§ Your task:
Pick out all lines with the word "yellow" from the records that follow.

━━━ Supplied data ━━━

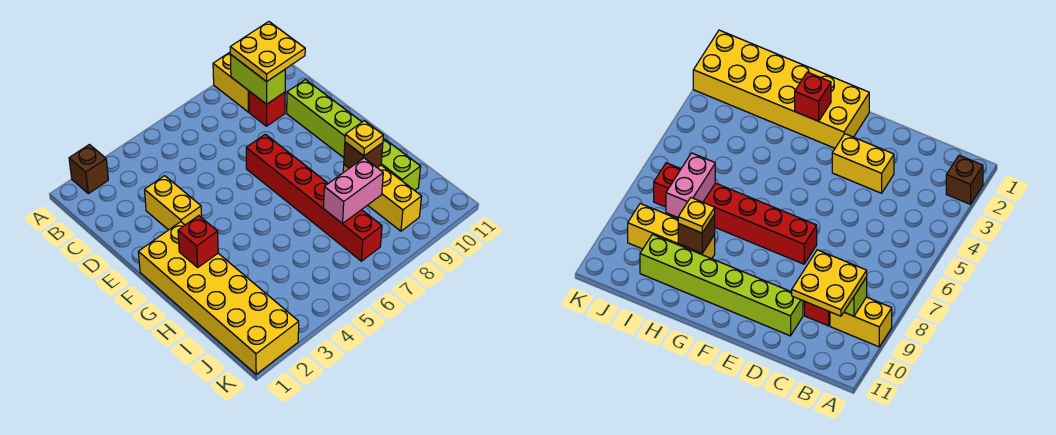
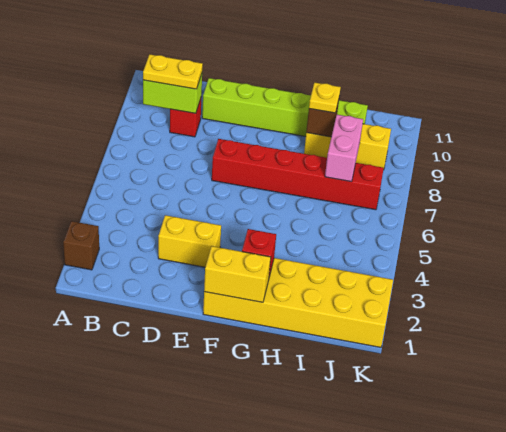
yellow brick A9:B9 level 1 -> yellow brick F1:G1 level 2
yellow plate B9:C10 level 3 -> yellow plate B9:C9 level 3

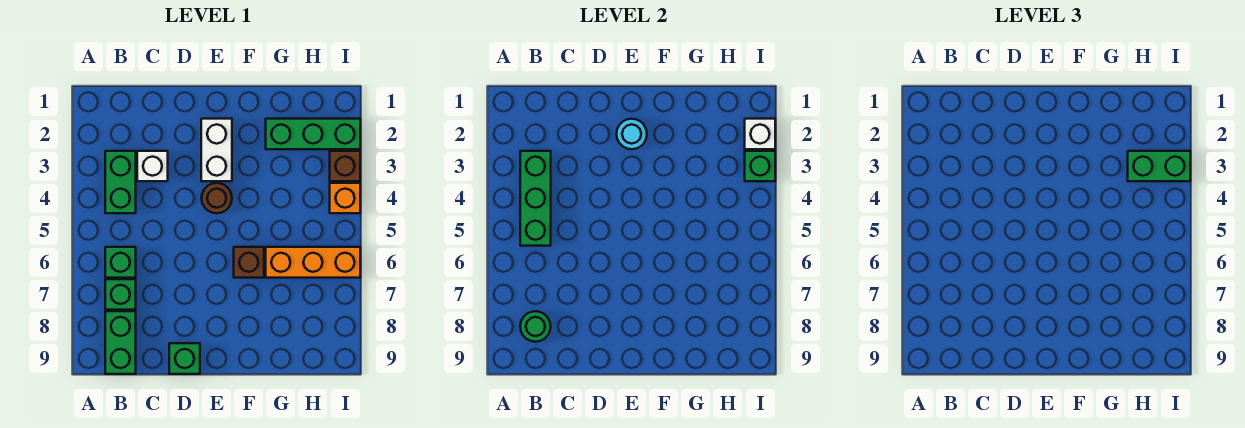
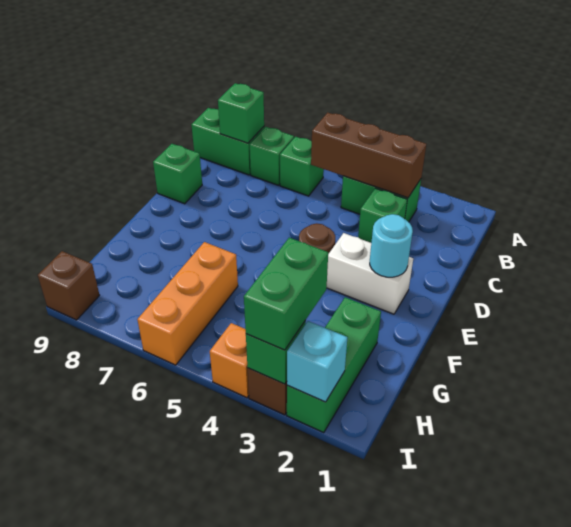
green brick B3:B5 level 2 -> brown brick B3:B5 level 2
green round brick B8 level 2 -> green brick B8 level 2
white brick C3 level 1 -> green brick C3 level 1
brown brick F6 level 1 -> brown brick I9 level 1
white brick I2 level 2 -> cyan brick I2 level 2

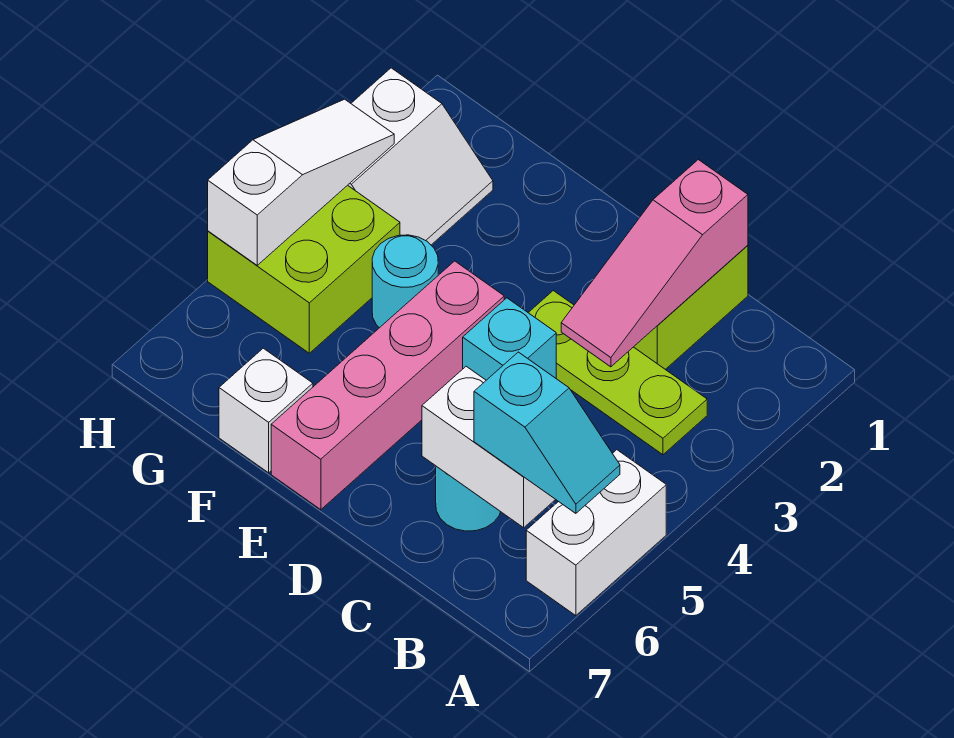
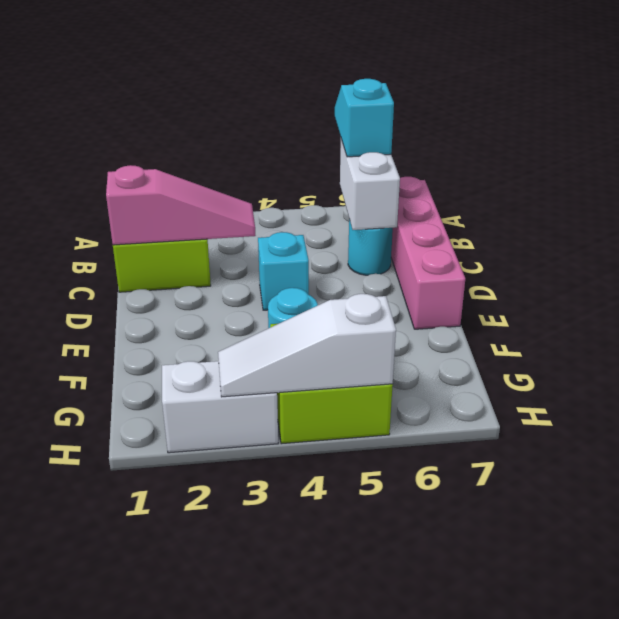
white brick A5:A6 level 1 -> none
lime plate B3:D3 level 1 -> none
pink brick E4:E7 level 1 -> pink brick B7:E7 level 1
white brick F7 level 1 -> none

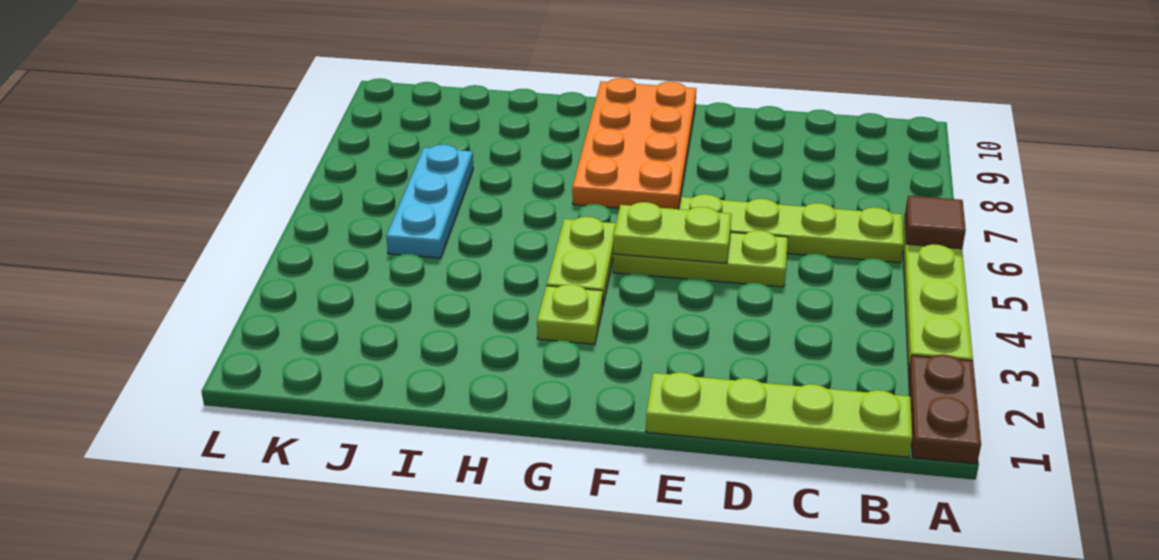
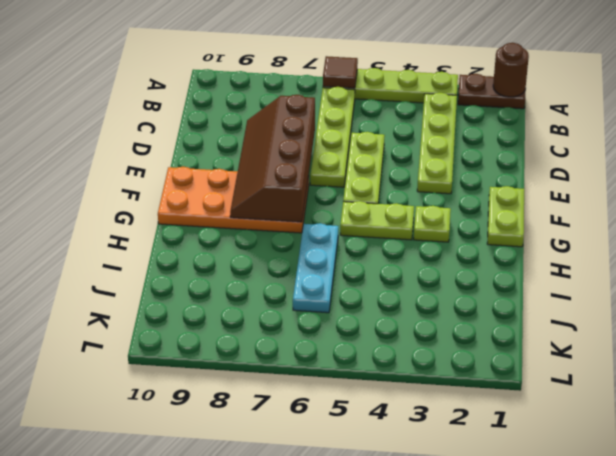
none -> brown round brick A1 level 2
lime plate B1:E1 level 1 -> lime plate B3:E3 level 1
none -> brown slope D7:G8 level 2 top 7
lime plate E5:F5 level 2 -> lime plate F1:G1 level 1
cyan plate J5:J7 level 1 -> cyan plate H6:J6 level 1

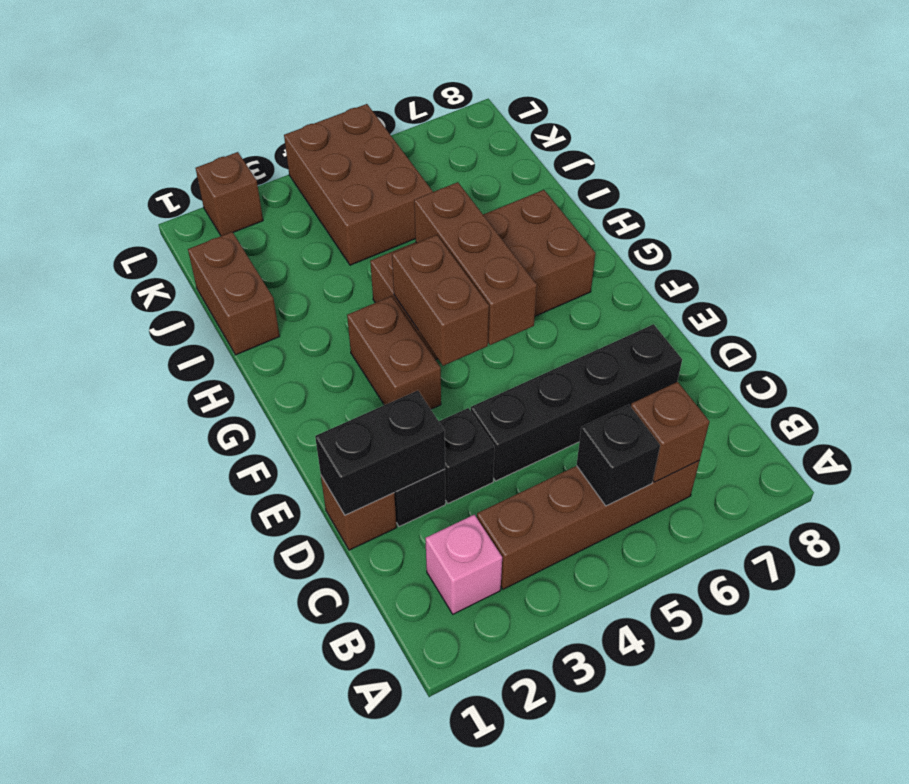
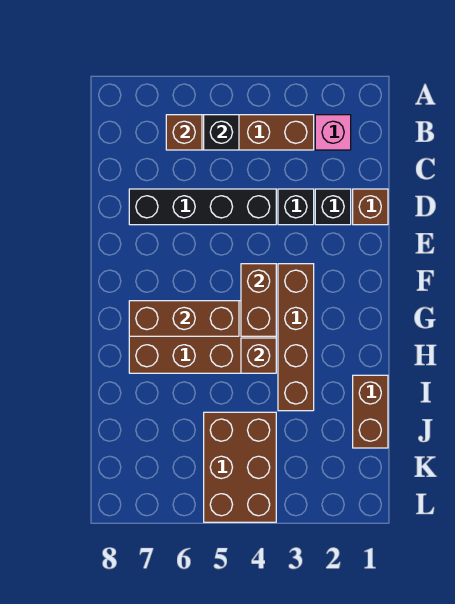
black brick D1:D2 level 2 -> none
brown brick F3:G3 level 1 -> brown brick F3:I3 level 1
brown brick F5:H5 level 2 -> brown brick G5:G7 level 2
brown brick L2 level 1 -> brown brick H4 level 2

━━━

§ Answer area:
yellow brick A9:B9 level 1 -> yellow brick F1:G1 level 2
yellow plate B9:C10 level 3 -> yellow plate B9:C9 level 3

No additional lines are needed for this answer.